▼▼▼

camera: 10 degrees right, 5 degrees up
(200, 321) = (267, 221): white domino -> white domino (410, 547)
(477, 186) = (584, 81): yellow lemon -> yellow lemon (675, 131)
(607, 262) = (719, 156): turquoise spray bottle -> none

▲▲▲

## Task statement
An exact printout is needed of the lines from the one containing "(477, 186) = (584, 81): yellow" through the end of the listing above, both of those lines included, and nothing else.

## Solved exercise
(477, 186) = (584, 81): yellow lemon -> yellow lemon (675, 131)
(607, 262) = (719, 156): turquoise spray bottle -> none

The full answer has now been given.